[Start of section]

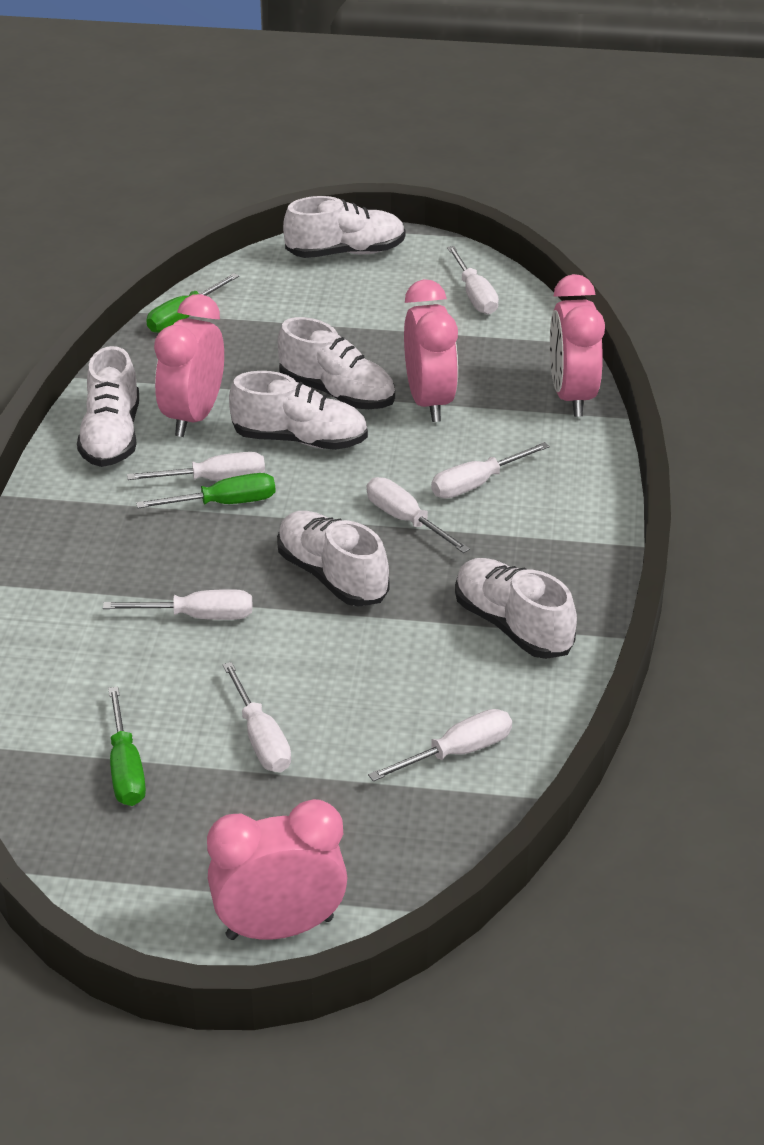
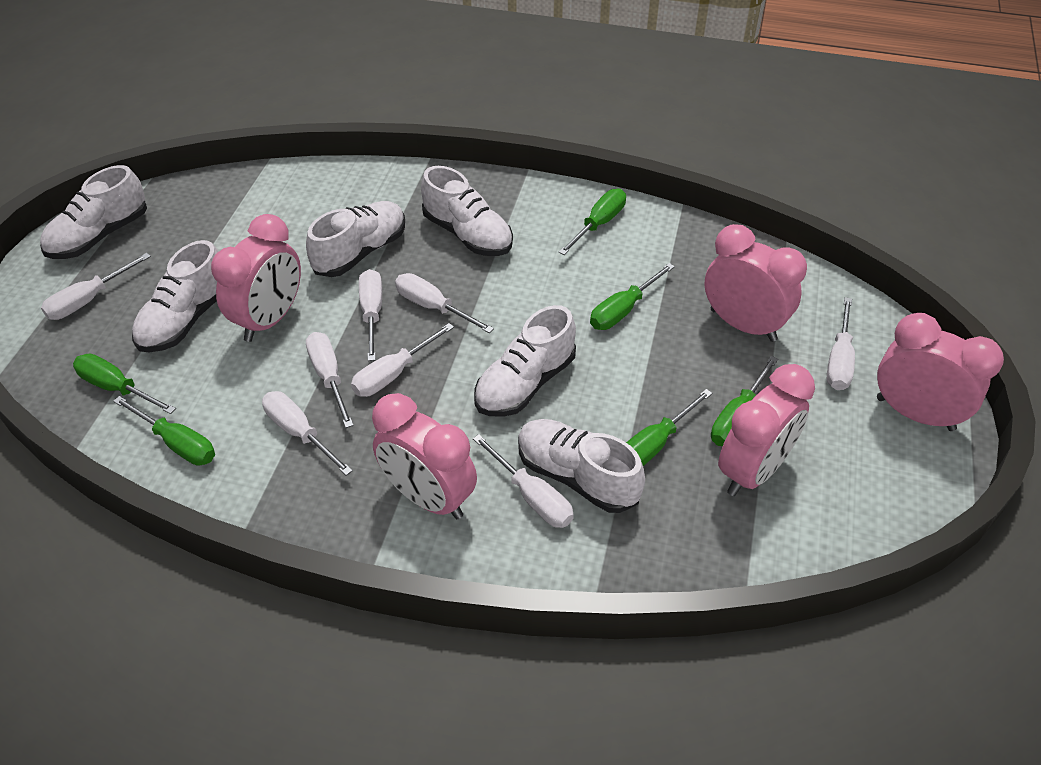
green screwdriver: 3 -> 6
pink clock: 4 -> 5
white screwdriver: 7 -> 8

[End of section]

What lines in the data above contain the word "screwdriver"? Show them all.

green screwdriver: 3 -> 6
white screwdriver: 7 -> 8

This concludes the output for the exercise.